▶ **WHAT THE TASK REQUIRES**
Start to finish, reproduce the records below with nothing missing.

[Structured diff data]
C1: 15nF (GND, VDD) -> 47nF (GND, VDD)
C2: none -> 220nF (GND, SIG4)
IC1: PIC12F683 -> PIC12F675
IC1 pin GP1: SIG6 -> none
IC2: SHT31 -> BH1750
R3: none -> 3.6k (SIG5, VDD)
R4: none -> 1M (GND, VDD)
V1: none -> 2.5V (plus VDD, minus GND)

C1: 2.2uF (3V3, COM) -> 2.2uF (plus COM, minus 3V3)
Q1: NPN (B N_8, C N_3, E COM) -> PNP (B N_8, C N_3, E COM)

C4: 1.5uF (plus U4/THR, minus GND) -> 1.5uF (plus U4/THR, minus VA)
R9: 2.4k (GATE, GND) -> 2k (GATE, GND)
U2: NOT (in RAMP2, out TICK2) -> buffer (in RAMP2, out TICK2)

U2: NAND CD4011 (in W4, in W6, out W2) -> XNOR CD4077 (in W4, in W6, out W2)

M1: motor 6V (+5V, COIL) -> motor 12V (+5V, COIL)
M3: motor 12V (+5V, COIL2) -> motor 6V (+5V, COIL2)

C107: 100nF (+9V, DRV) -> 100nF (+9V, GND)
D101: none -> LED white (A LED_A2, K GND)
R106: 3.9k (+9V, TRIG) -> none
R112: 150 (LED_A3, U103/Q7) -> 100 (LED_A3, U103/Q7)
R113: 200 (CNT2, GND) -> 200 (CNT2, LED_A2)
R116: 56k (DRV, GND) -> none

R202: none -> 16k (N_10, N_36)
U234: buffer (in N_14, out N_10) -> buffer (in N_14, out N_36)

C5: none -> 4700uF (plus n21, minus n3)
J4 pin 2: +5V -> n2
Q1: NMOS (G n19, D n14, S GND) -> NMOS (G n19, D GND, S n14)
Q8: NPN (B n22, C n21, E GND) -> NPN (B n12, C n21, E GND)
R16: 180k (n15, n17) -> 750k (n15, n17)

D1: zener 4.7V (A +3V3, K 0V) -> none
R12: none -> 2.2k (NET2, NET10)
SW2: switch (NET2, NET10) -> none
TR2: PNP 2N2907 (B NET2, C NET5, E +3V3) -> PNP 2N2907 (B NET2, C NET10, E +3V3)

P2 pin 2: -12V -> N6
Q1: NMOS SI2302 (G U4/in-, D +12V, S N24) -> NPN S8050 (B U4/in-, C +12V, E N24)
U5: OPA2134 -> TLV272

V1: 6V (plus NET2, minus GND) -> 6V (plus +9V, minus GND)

▶ **REPLY TO THE TASK**
C1: 15nF (GND, VDD) -> 47nF (GND, VDD)
C2: none -> 220nF (GND, SIG4)
IC1: PIC12F683 -> PIC12F675
IC1 pin GP1: SIG6 -> none
IC2: SHT31 -> BH1750
R3: none -> 3.6k (SIG5, VDD)
R4: none -> 1M (GND, VDD)
V1: none -> 2.5V (plus VDD, minus GND)

C1: 2.2uF (3V3, COM) -> 2.2uF (plus COM, minus 3V3)
Q1: NPN (B N_8, C N_3, E COM) -> PNP (B N_8, C N_3, E COM)

C4: 1.5uF (plus U4/THR, minus GND) -> 1.5uF (plus U4/THR, minus VA)
R9: 2.4k (GATE, GND) -> 2k (GATE, GND)
U2: NOT (in RAMP2, out TICK2) -> buffer (in RAMP2, out TICK2)

U2: NAND CD4011 (in W4, in W6, out W2) -> XNOR CD4077 (in W4, in W6, out W2)

M1: motor 6V (+5V, COIL) -> motor 12V (+5V, COIL)
M3: motor 12V (+5V, COIL2) -> motor 6V (+5V, COIL2)

C107: 100nF (+9V, DRV) -> 100nF (+9V, GND)
D101: none -> LED white (A LED_A2, K GND)
R106: 3.9k (+9V, TRIG) -> none
R112: 150 (LED_A3, U103/Q7) -> 100 (LED_A3, U103/Q7)
R113: 200 (CNT2, GND) -> 200 (CNT2, LED_A2)
R116: 56k (DRV, GND) -> none

R202: none -> 16k (N_10, N_36)
U234: buffer (in N_14, out N_10) -> buffer (in N_14, out N_36)

C5: none -> 4700uF (plus n21, minus n3)
J4 pin 2: +5V -> n2
Q1: NMOS (G n19, D n14, S GND) -> NMOS (G n19, D GND, S n14)
Q8: NPN (B n22, C n21, E GND) -> NPN (B n12, C n21, E GND)
R16: 180k (n15, n17) -> 750k (n15, n17)

D1: zener 4.7V (A +3V3, K 0V) -> none
R12: none -> 2.2k (NET2, NET10)
SW2: switch (NET2, NET10) -> none
TR2: PNP 2N2907 (B NET2, C NET5, E +3V3) -> PNP 2N2907 (B NET2, C NET10, E +3V3)

P2 pin 2: -12V -> N6
Q1: NMOS SI2302 (G U4/in-, D +12V, S N24) -> NPN S8050 (B U4/in-, C +12V, E N24)
U5: OPA2134 -> TLV272

V1: 6V (plus NET2, minus GND) -> 6V (plus +9V, minus GND)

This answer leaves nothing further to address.